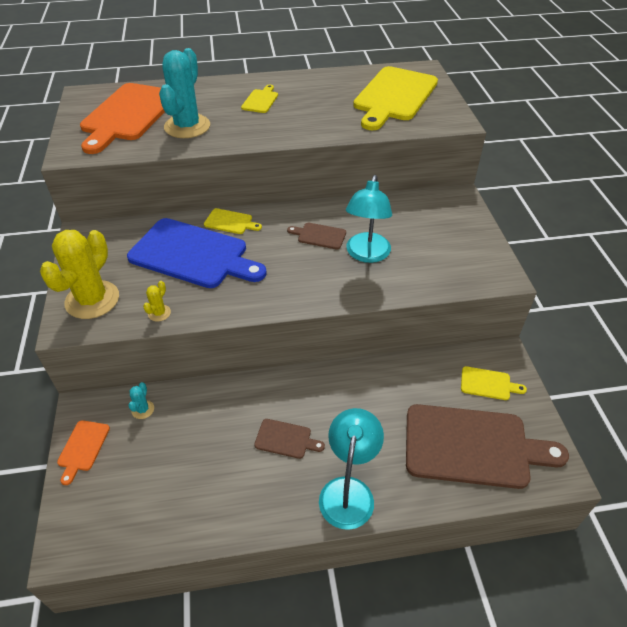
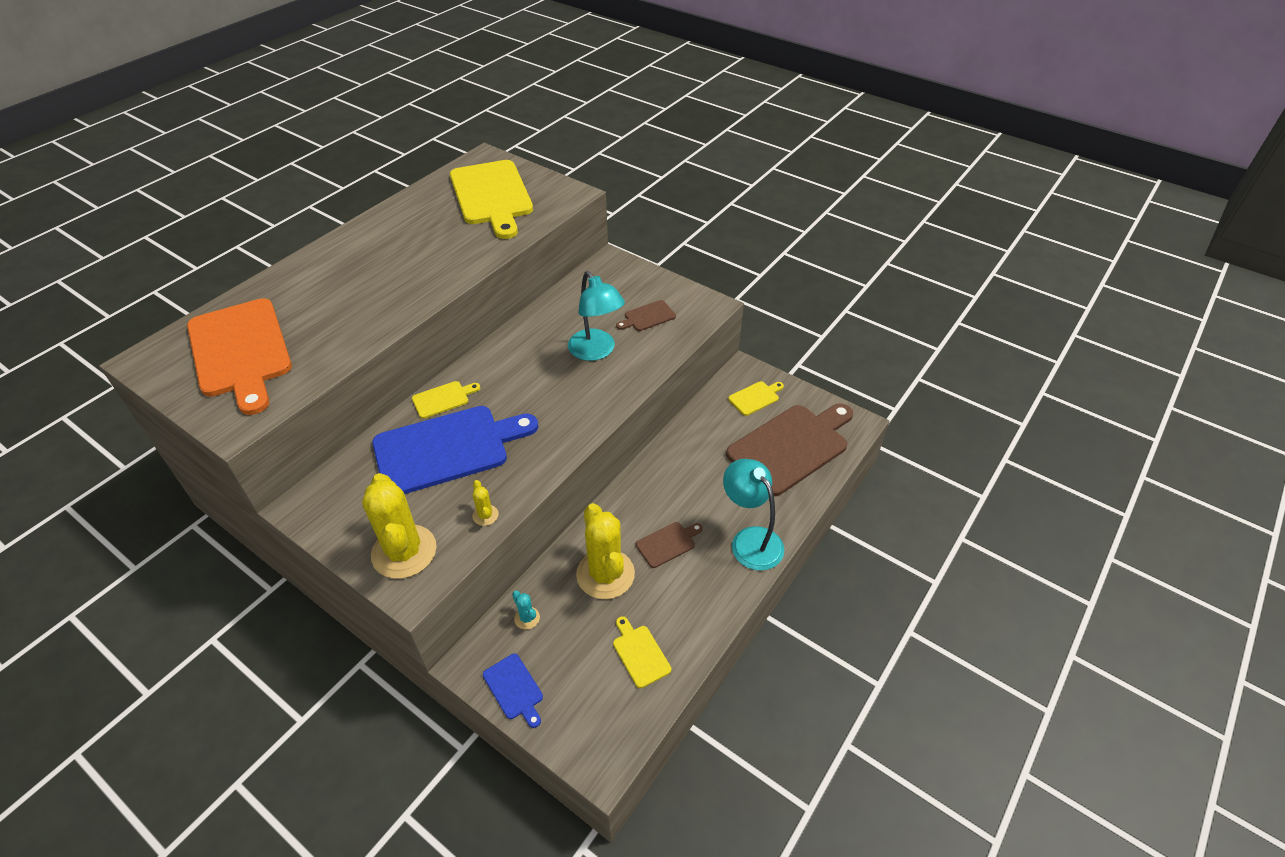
camera: 45 degrees left, 0 degrees up
(82, 448) = (514, 689): orange cutting board -> blue cutting board
(187, 126) = (329, 327): turquoise cactus -> none
(220, 424) = (605, 574): none -> yellow cactus
(260, 100) = (369, 262): yellow cutting board -> yellow cutting board (640, 653)
(319, 236) = (539, 360): brown cutting board -> brown cutting board (647, 317)

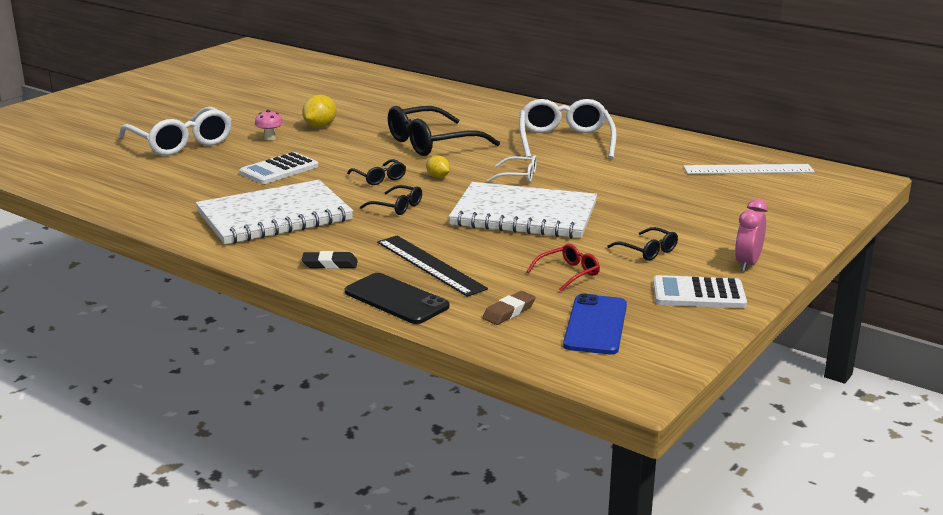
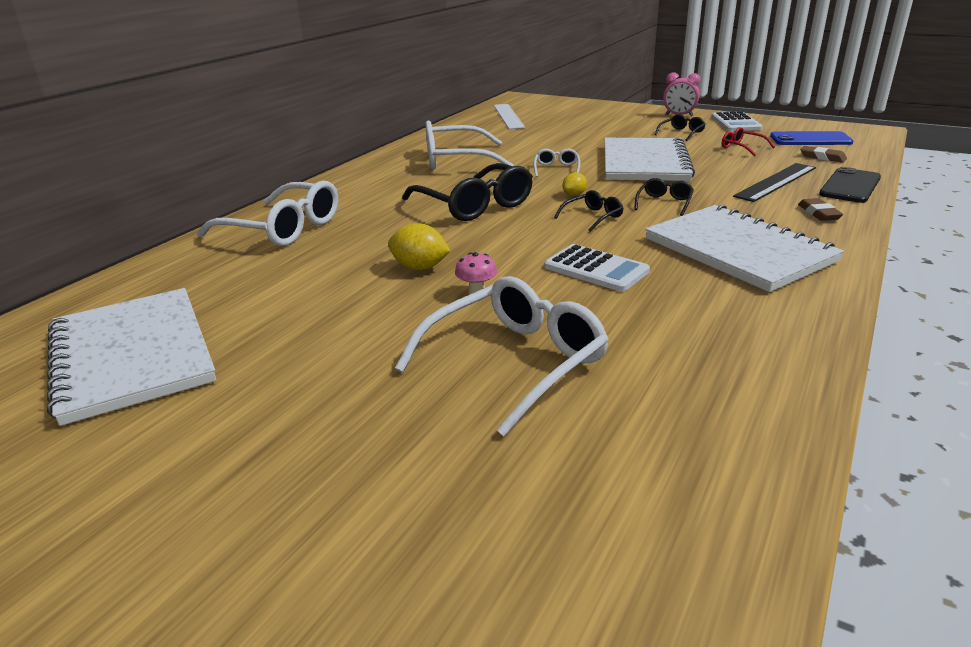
camera: 95 degrees left, 5 degrees up
(260, 77) = (132, 356): none -> white notebook
(330, 264) = (818, 213): black eraser -> brown eraser
(415, 94) = (282, 228): none -> white glasses

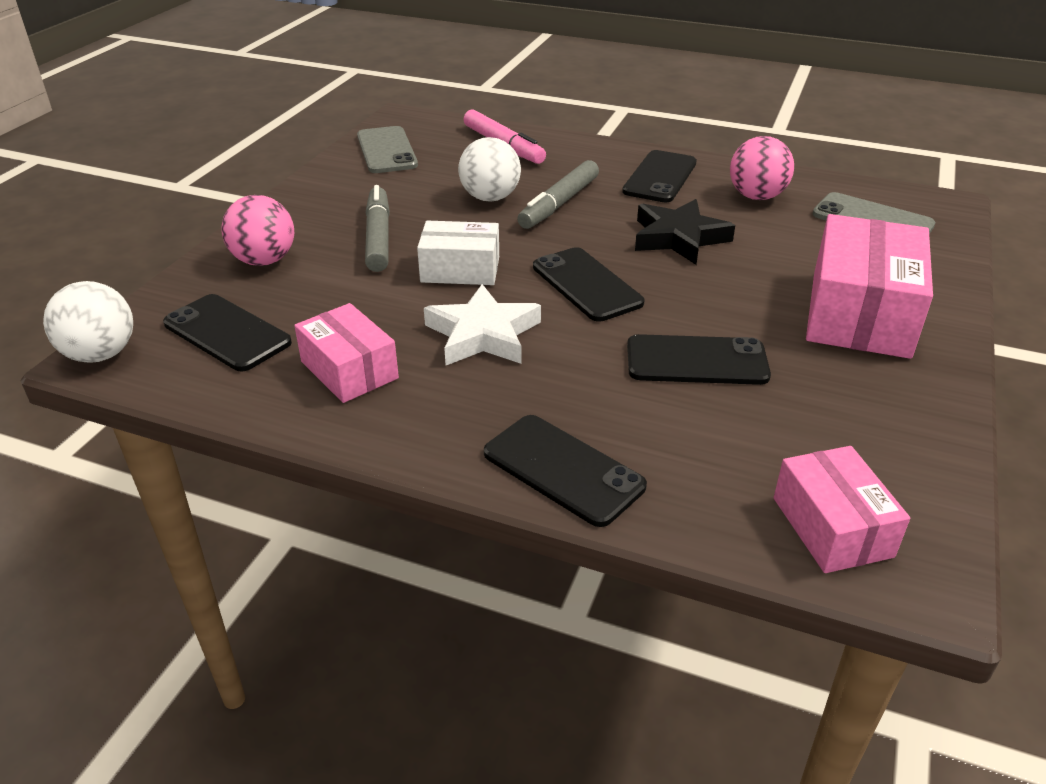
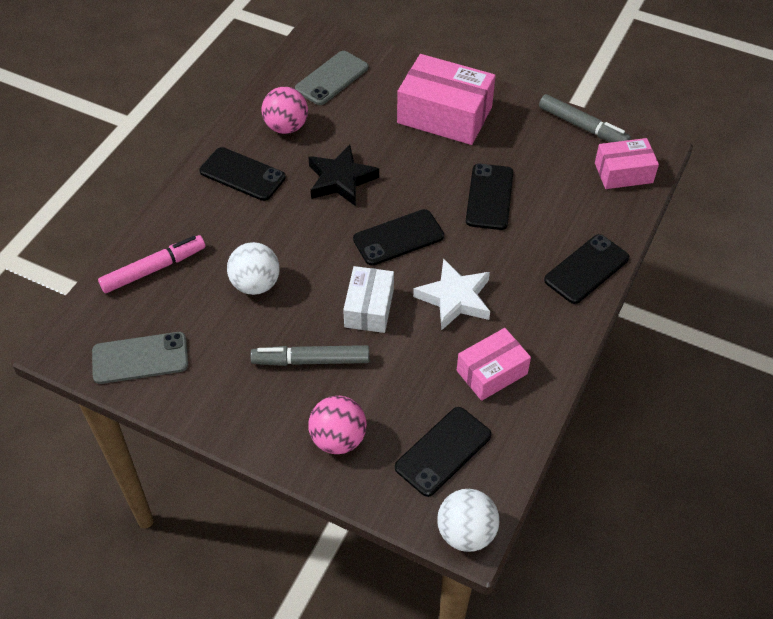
camera: 85 degrees left, 15 degrees up
(559, 204) = (275, 241): grey marker -> grey marker (582, 127)

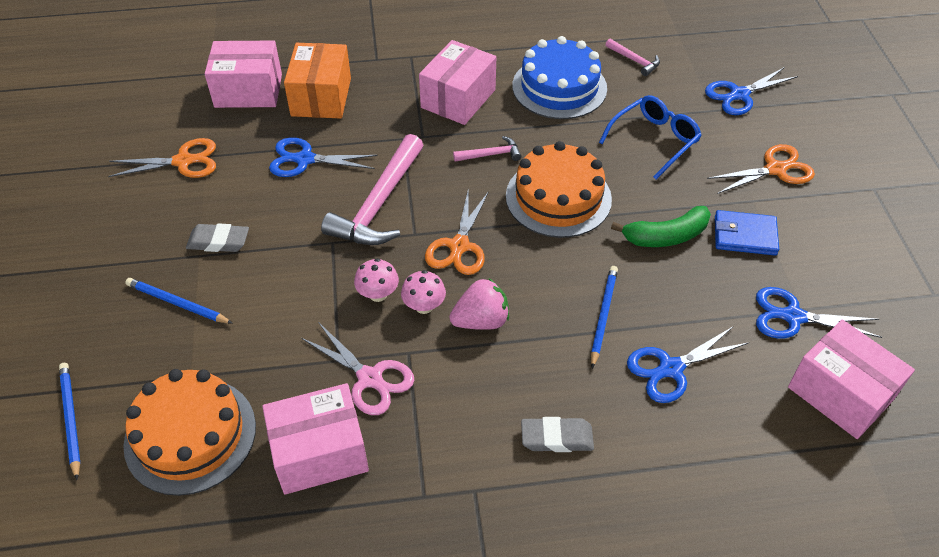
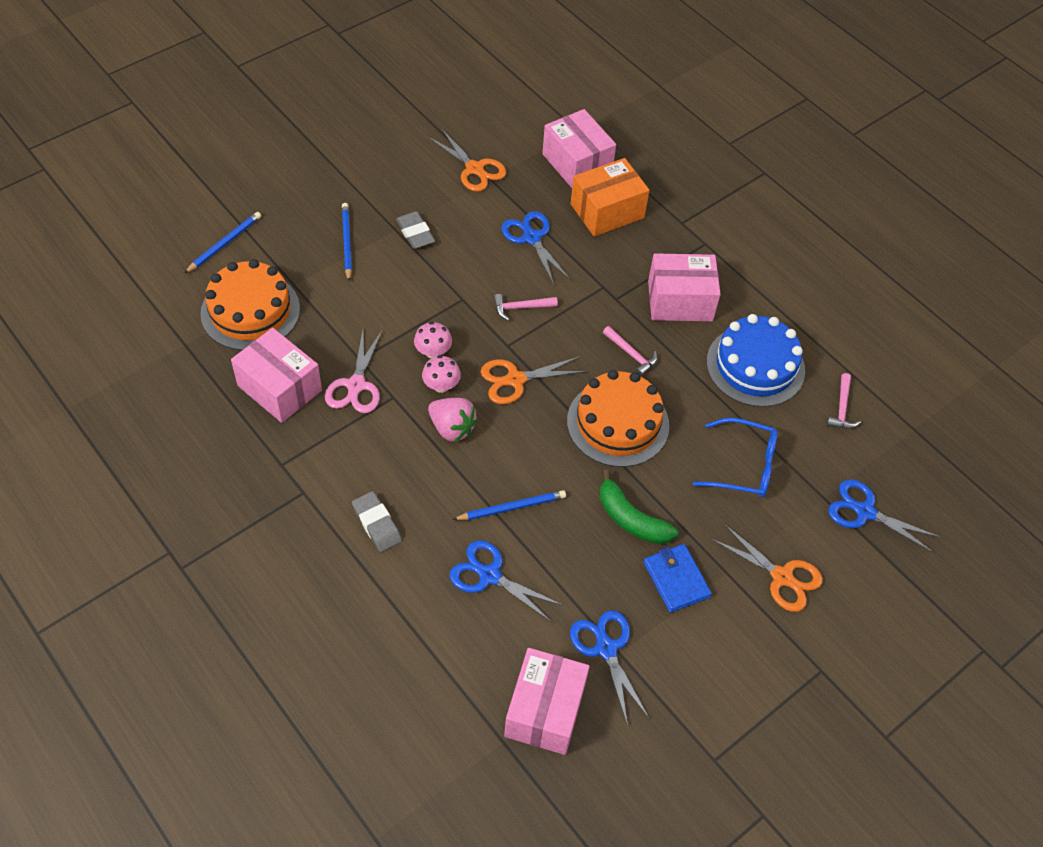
camera: 55 degrees right, 5 degrees up
(379, 204) = (521, 307): pink hammer -> pink hammer, size x0.47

= = = =

Work to be completed:
Where the line containing "(319, 236) = (539, 360): brown" appears in the records above, begin copying and continue exactly through the last line, with nothing else; omit every picture.

Output:
(319, 236) = (539, 360): brown cutting board -> brown cutting board (647, 317)

camera: 95 degrees left, 5 degrees up
(260, 77) = (132, 356): none -> white notebook
(330, 264) = (818, 213): black eraser -> brown eraser
(415, 94) = (282, 228): none -> white glasses

camera: 85 degrees left, 15 degrees up
(559, 204) = (275, 241): grey marker -> grey marker (582, 127)

camera: 55 degrees right, 5 degrees up
(379, 204) = (521, 307): pink hammer -> pink hammer, size x0.47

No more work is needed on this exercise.